(ENTRIES SUPPLIED begins)
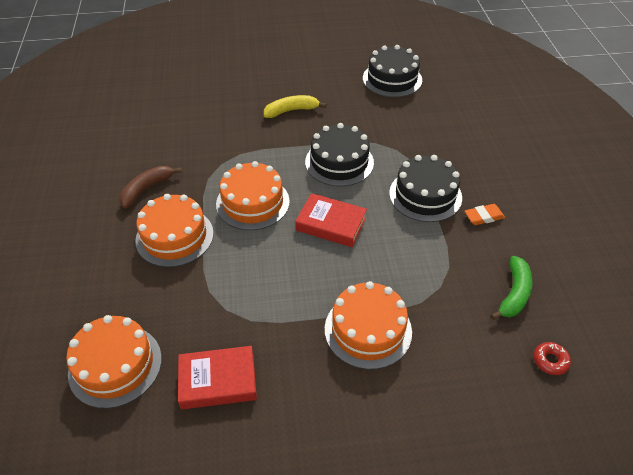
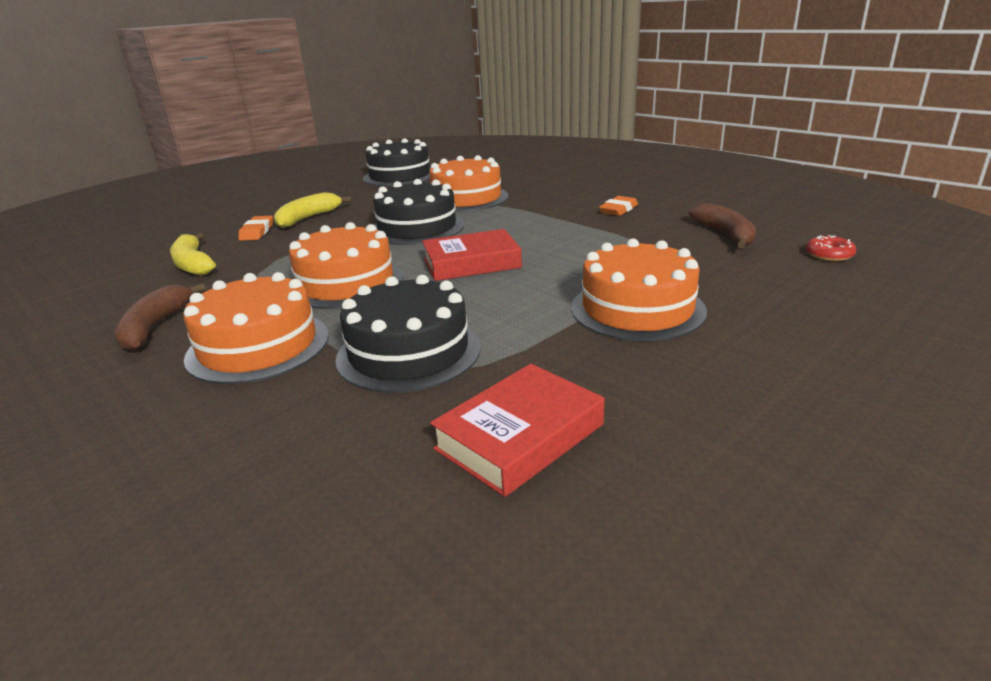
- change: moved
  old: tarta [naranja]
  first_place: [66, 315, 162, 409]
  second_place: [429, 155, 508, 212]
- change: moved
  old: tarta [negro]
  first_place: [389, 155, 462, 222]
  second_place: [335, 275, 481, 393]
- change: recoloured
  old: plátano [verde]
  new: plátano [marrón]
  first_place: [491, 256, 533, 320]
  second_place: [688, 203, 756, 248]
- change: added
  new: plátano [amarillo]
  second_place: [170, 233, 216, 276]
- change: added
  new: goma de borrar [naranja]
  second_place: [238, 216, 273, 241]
(ENTRIES SUPPLIED ends)
## PROBLEM TO WORK ON
Only the lines from the one containing "new: goma de borrar [naranja]" to the end of the data should be printed, exactly as they stand.

## WORKED SOLUTION
  new: goma de borrar [naranja]
  second_place: [238, 216, 273, 241]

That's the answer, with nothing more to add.